Work to be completed: Omitting any pictures, transcribe the entries below exactly.
□ □ □ □ □
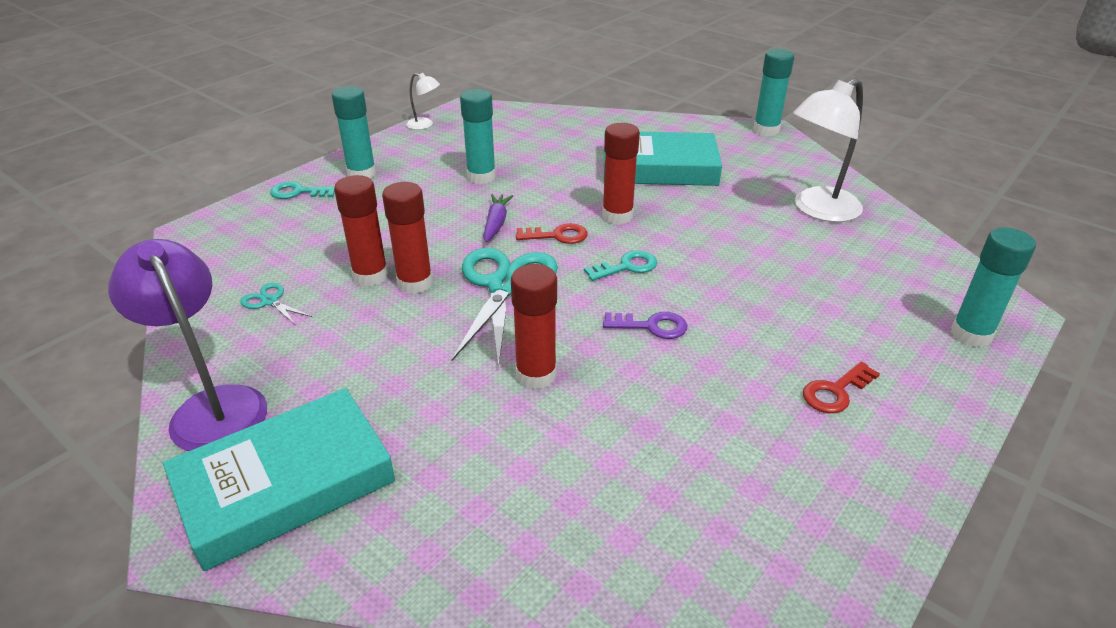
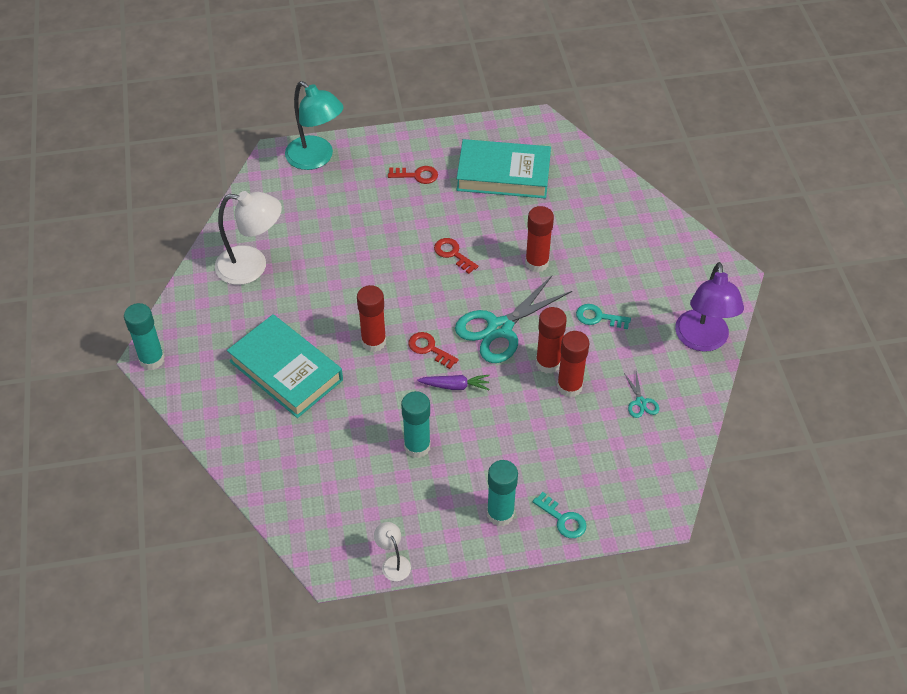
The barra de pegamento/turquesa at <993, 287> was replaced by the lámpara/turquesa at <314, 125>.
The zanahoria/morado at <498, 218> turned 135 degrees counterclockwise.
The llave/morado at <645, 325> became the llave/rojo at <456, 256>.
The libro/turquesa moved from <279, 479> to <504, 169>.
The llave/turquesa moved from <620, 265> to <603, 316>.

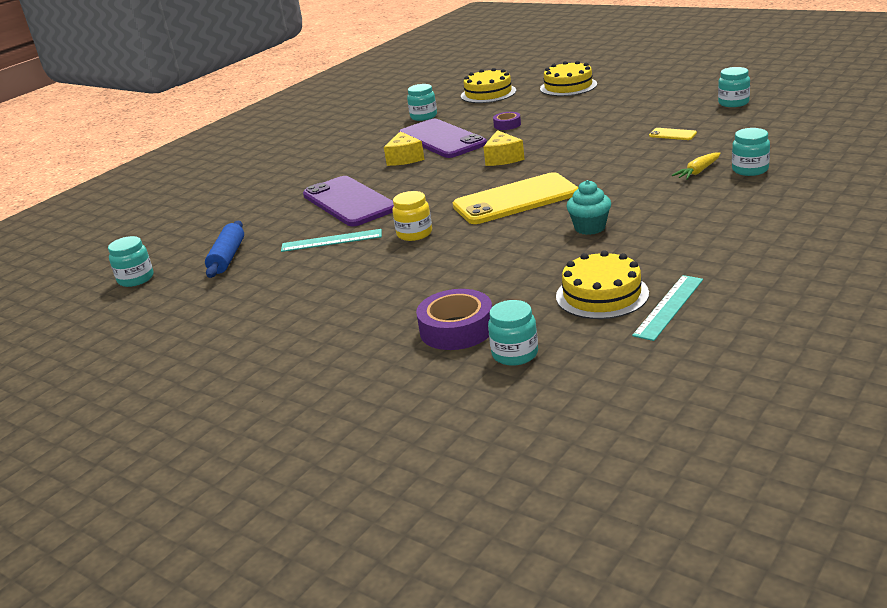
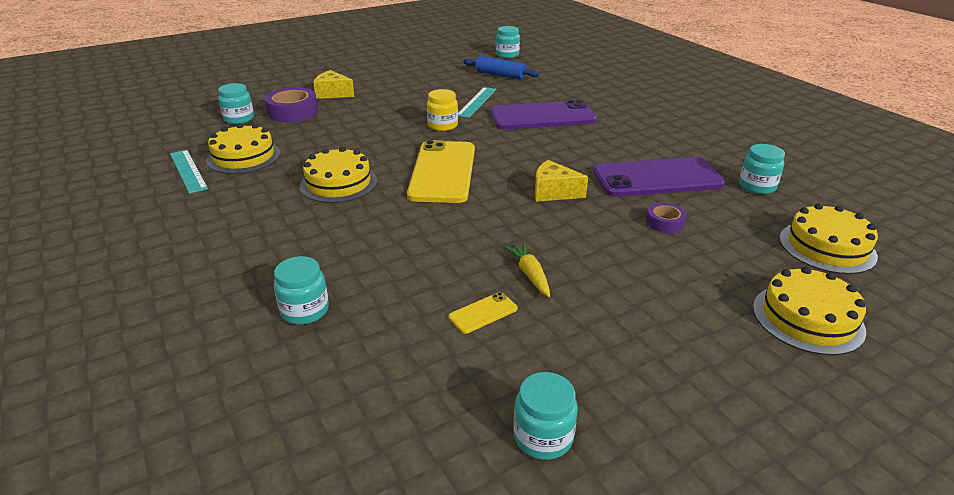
The magdalena/turquesa at <589, 207> was replaced by the tarta/amarillo at <338, 175>.
The queso/amarillo moved from <404, 148> to <334, 84>.
The zanahoria/amarillo moved from <696, 166> to <527, 269>.

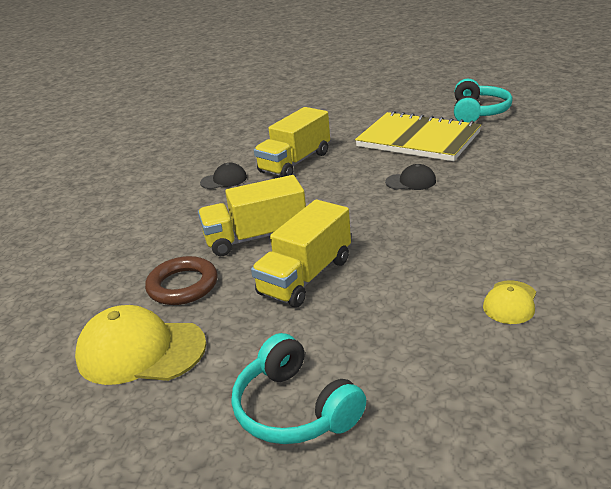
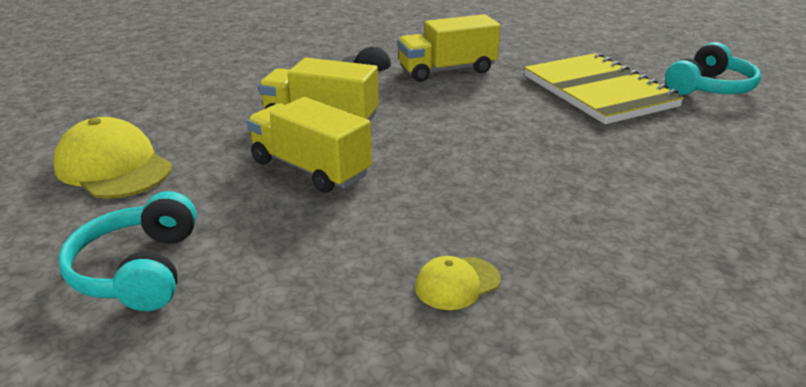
The camión/amarillo at <301, 253> turned 60 degrees clockwise.
The anillo/marrón at <181, 280> disappeared.
The gorra/negro at <410, 177> disappeared.

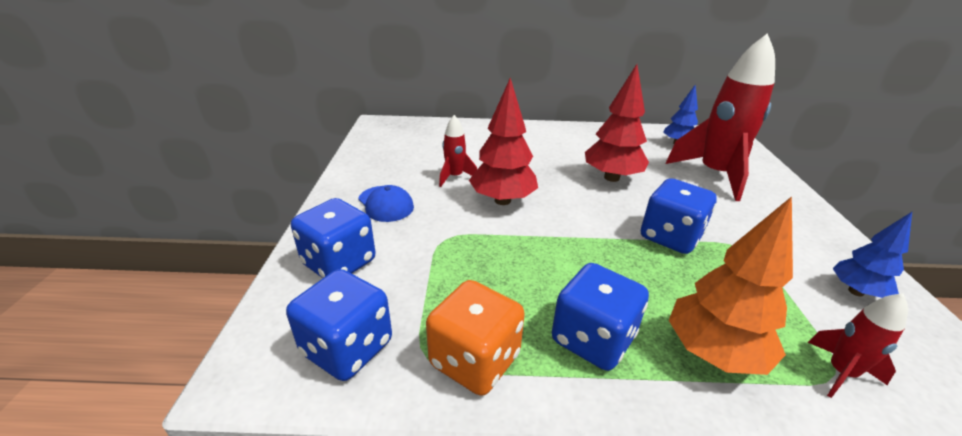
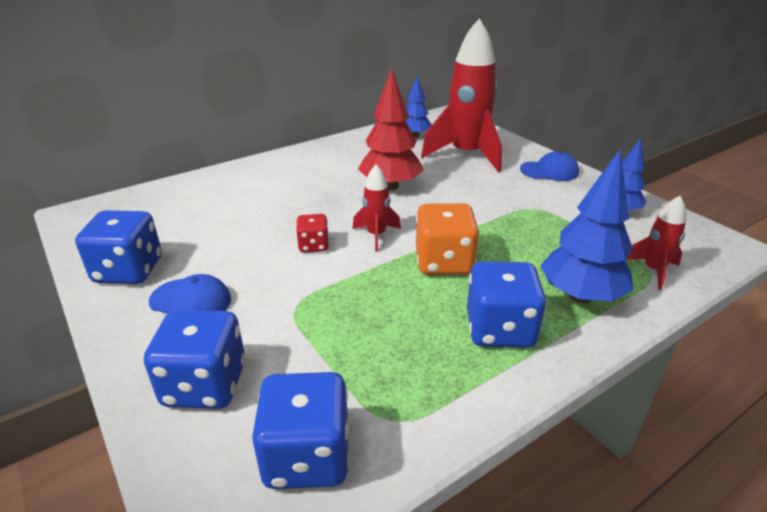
The dado/azul moved from <679, 216> to <118, 247>.
The árbol/rojo at <503, 141> was replaced by the dado/rojo at <312, 233>.
The cohete/rojo moved from <458, 151> to <377, 208>.
The dado/naranja moved from <475, 338> to <447, 239>.
The gorra/azul at <549, 166> appeared.
The árbol/naranja at <731, 285> became the árbol/azul at <586, 226>.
□ □ □ □ □
Output for this task:
The barra de pegamento/turquesa at <993, 287> was replaced by the lámpara/turquesa at <314, 125>.
The zanahoria/morado at <498, 218> turned 135 degrees counterclockwise.
The llave/morado at <645, 325> became the llave/rojo at <456, 256>.
The libro/turquesa moved from <279, 479> to <504, 169>.
The llave/turquesa moved from <620, 265> to <603, 316>.

The magdalena/turquesa at <589, 207> was replaced by the tarta/amarillo at <338, 175>.
The queso/amarillo moved from <404, 148> to <334, 84>.
The zanahoria/amarillo moved from <696, 166> to <527, 269>.

The camión/amarillo at <301, 253> turned 60 degrees clockwise.
The anillo/marrón at <181, 280> disappeared.
The gorra/negro at <410, 177> disappeared.

The dado/azul moved from <679, 216> to <118, 247>.
The árbol/rojo at <503, 141> was replaced by the dado/rojo at <312, 233>.
The cohete/rojo moved from <458, 151> to <377, 208>.
The dado/naranja moved from <475, 338> to <447, 239>.
The gorra/azul at <549, 166> appeared.
The árbol/naranja at <731, 285> became the árbol/azul at <586, 226>.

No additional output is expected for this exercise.